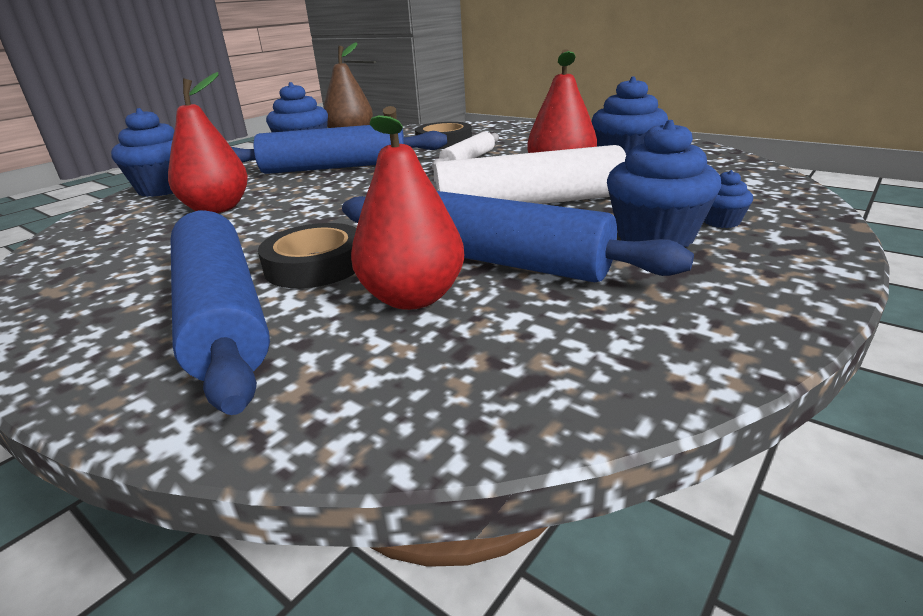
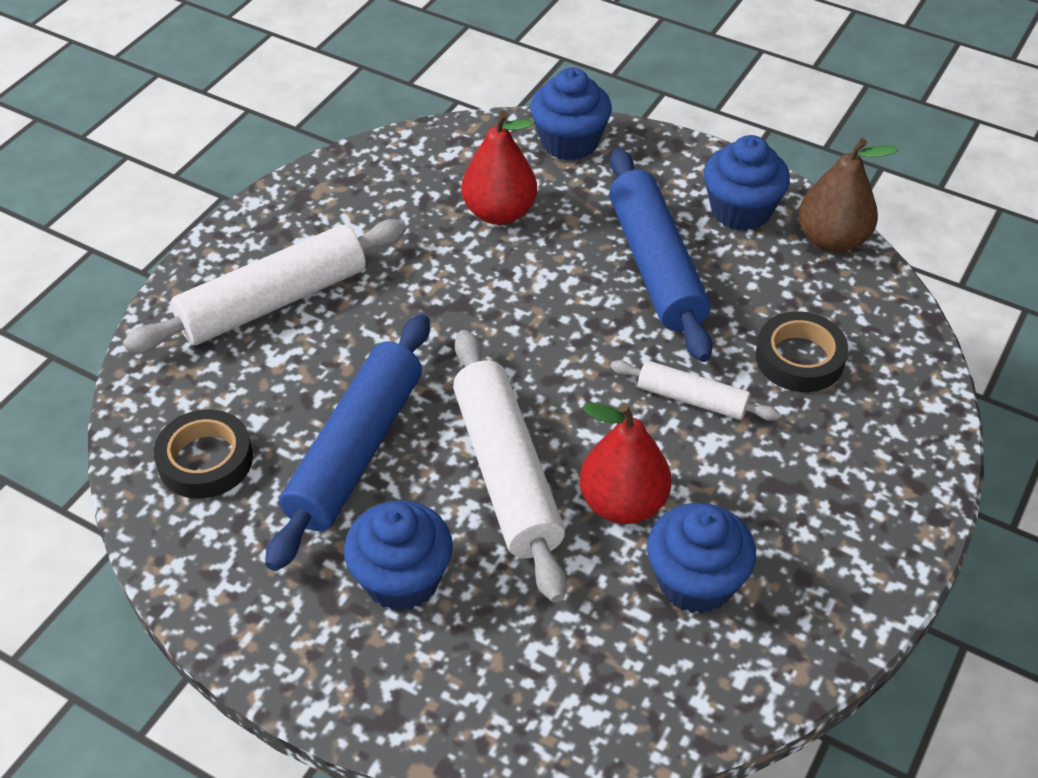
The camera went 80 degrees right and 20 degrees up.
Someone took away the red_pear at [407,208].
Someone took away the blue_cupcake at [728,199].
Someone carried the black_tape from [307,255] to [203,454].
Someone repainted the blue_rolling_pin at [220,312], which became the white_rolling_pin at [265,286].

• • • • •

* _What is needed_
Please write out every entry exactly, but skip the pictures.

* _Answer section_
The camera went 80 degrees right and 20 degrees up.
Someone took away the red_pear at [407,208].
Someone took away the blue_cupcake at [728,199].
Someone carried the black_tape from [307,255] to [203,454].
Someone repainted the blue_rolling_pin at [220,312], which became the white_rolling_pin at [265,286].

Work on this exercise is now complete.